• _Before-and-after change data_:
◇ ◇ ◇ ◇
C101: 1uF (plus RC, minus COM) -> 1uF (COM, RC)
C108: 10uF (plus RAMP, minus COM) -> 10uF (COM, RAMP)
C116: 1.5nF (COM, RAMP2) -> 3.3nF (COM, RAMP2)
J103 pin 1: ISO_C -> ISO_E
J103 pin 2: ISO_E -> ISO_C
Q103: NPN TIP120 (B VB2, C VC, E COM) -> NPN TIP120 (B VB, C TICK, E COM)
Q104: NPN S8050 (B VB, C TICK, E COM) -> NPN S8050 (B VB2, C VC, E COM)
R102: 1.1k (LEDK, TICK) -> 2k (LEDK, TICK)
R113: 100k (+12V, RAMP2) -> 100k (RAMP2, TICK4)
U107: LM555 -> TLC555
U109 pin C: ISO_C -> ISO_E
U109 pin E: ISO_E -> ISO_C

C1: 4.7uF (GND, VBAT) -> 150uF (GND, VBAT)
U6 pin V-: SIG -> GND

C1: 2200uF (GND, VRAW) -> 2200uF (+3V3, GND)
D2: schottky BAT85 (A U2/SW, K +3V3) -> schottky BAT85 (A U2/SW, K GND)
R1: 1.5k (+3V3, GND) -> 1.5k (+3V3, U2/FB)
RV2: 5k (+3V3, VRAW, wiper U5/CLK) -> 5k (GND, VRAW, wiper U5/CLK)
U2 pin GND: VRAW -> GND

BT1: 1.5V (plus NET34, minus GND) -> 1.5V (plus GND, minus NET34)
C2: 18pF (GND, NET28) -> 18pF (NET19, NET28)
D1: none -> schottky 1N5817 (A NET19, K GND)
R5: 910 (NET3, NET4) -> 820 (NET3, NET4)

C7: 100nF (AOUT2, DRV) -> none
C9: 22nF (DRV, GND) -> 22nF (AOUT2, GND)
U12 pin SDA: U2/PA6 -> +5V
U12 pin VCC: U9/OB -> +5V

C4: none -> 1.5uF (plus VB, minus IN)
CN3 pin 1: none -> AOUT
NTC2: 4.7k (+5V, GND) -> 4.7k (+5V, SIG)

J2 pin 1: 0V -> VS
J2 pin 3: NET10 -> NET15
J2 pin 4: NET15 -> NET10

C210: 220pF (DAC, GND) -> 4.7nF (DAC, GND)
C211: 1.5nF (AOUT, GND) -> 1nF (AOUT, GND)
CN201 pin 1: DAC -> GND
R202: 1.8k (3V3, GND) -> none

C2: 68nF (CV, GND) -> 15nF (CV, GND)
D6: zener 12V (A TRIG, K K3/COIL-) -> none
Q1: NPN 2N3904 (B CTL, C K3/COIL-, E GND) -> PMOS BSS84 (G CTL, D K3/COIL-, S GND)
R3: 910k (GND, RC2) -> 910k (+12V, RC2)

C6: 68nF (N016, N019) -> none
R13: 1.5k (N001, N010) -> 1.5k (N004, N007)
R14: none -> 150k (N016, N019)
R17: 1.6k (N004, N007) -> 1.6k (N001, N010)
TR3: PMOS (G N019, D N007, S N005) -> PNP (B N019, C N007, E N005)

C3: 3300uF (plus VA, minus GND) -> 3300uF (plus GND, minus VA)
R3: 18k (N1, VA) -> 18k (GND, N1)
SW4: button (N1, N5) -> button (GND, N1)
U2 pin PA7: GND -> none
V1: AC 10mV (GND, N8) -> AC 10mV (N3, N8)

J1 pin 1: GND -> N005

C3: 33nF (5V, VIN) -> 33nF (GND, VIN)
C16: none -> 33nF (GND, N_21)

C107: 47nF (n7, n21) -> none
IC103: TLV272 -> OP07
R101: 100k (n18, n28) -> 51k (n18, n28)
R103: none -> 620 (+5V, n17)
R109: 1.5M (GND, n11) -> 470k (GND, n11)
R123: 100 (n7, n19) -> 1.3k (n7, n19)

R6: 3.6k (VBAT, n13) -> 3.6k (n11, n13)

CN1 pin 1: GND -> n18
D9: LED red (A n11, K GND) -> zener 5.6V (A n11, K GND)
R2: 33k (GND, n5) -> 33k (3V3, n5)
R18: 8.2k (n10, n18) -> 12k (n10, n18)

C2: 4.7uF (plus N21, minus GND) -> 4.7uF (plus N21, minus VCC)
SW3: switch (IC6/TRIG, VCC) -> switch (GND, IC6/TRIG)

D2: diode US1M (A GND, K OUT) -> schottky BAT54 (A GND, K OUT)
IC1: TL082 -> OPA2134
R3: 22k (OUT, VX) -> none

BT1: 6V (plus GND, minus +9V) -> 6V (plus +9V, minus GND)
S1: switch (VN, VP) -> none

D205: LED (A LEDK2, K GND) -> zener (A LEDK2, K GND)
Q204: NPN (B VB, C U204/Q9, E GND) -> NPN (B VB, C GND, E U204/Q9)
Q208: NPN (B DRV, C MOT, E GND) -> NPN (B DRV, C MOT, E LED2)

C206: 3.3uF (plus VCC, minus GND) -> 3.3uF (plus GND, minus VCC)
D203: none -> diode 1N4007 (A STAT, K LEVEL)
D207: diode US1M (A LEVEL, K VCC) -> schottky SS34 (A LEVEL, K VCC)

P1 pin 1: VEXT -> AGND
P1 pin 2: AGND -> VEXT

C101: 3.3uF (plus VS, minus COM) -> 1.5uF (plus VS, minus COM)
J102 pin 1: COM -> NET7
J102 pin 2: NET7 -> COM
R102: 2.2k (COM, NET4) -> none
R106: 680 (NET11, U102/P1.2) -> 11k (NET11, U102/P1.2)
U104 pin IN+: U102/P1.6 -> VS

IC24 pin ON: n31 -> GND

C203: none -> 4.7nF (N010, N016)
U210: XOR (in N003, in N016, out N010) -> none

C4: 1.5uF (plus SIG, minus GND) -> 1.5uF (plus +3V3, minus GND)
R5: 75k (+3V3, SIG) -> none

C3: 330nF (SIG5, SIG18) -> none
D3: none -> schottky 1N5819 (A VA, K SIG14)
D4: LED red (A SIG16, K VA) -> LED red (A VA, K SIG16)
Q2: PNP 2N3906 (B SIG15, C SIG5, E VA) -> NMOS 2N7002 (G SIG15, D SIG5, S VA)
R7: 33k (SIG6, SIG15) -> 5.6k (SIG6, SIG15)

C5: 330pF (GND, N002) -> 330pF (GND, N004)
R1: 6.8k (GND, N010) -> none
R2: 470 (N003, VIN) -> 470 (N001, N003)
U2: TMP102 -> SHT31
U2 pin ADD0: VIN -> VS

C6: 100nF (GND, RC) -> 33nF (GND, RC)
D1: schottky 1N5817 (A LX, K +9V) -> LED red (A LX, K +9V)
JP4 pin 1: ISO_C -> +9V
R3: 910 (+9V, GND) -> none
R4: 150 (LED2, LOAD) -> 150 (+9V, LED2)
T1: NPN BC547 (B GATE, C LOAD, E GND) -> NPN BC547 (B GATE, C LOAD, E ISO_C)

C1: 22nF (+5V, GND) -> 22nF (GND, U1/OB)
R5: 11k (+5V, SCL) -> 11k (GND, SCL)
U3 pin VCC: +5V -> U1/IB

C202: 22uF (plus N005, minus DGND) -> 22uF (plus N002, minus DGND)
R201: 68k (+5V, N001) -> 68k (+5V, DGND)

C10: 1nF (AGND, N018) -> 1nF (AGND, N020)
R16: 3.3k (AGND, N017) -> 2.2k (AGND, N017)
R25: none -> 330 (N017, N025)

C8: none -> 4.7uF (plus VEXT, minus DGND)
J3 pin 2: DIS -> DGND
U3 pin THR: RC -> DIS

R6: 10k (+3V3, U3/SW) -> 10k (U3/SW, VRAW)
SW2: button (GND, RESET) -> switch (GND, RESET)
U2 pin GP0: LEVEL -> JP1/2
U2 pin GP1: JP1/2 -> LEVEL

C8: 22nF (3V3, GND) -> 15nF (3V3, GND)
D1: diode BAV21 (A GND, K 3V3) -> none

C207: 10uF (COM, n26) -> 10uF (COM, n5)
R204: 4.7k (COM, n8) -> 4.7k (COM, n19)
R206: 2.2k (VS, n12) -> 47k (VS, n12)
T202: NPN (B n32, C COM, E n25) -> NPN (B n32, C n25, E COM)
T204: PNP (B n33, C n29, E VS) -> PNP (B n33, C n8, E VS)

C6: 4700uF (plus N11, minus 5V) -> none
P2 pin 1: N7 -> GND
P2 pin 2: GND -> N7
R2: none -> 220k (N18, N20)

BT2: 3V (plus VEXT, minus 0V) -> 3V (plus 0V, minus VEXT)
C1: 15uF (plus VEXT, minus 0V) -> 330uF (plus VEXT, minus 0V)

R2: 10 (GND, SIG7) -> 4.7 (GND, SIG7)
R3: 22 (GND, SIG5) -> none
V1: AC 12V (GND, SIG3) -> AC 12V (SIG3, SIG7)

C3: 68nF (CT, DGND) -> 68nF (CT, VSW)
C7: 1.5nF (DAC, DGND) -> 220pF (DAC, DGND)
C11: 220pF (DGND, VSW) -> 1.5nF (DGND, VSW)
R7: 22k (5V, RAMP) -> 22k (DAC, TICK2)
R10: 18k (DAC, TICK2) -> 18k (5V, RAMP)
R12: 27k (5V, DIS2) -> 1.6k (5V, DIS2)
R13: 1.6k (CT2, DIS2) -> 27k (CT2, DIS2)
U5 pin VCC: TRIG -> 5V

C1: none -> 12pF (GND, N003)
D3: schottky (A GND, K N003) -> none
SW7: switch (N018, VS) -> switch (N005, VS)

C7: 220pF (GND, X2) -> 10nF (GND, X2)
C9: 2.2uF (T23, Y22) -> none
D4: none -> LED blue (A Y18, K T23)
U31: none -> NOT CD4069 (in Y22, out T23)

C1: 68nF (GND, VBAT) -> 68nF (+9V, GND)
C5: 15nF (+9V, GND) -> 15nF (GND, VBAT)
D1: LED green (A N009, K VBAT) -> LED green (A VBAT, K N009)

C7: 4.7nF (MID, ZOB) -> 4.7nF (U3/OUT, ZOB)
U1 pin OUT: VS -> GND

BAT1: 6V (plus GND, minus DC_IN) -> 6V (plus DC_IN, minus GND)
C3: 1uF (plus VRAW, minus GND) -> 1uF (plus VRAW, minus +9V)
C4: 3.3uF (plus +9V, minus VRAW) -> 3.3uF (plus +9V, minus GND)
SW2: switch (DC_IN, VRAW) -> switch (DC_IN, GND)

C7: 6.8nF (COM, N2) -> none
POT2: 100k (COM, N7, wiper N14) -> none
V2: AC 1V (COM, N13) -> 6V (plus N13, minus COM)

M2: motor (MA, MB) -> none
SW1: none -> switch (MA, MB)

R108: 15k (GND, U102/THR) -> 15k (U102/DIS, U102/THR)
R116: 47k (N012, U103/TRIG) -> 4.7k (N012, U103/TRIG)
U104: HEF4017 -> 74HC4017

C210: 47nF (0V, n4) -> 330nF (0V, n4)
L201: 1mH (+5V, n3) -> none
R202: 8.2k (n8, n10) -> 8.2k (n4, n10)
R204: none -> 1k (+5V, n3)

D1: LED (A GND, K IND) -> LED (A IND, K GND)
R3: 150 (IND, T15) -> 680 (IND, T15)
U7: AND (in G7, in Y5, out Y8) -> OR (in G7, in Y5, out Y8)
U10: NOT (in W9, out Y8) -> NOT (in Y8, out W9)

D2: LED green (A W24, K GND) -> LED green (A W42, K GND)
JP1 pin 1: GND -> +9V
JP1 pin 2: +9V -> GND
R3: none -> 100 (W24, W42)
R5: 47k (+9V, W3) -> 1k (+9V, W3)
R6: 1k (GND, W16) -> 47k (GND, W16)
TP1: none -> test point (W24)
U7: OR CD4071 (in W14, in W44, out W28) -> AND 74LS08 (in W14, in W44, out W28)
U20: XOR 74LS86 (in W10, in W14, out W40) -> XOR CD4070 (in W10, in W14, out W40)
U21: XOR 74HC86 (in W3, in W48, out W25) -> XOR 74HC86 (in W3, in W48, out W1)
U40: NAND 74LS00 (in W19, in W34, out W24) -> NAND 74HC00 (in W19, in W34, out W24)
◇ ◇ ◇ ◇
• _Activity_:
Each line of the data that includes "VEXT" counts once; say how many there are, giving nothing but the number.

• _Expected output_:
5